• [REQUIREMENT]: Retype the listing exactly. Leave out the images.

• [INFORMATION PROVIDED]:
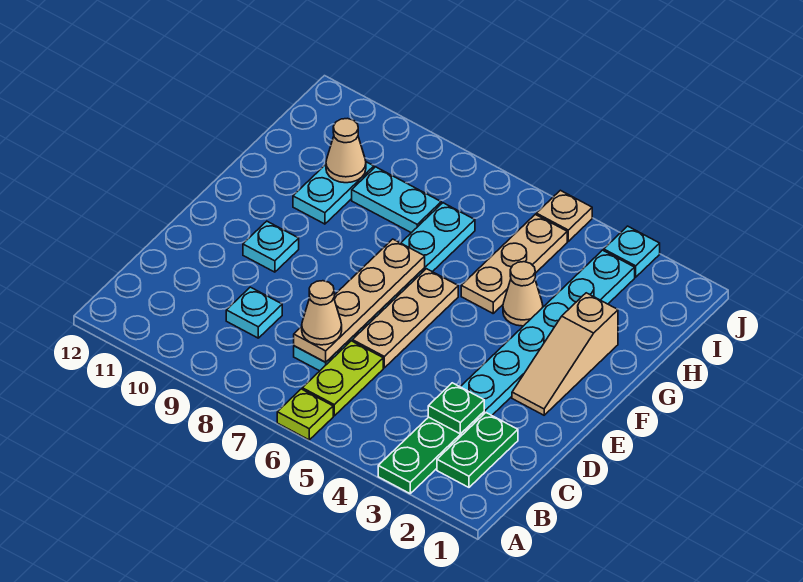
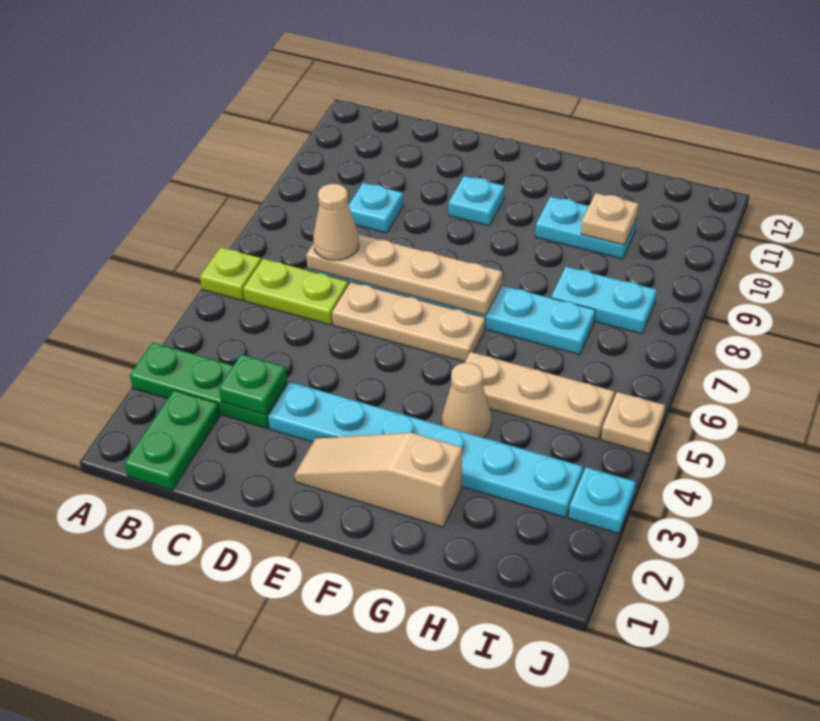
green plate B2:C2 level 1 -> green plate B1:B2 level 1
cyan plate H8:H9 level 1 -> cyan plate H8:I8 level 1
tan cone H10 level 2 -> tan plate H10 level 2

• [OUTPUT]:
green plate B2:C2 level 1 -> green plate B1:B2 level 1
cyan plate H8:H9 level 1 -> cyan plate H8:I8 level 1
tan cone H10 level 2 -> tan plate H10 level 2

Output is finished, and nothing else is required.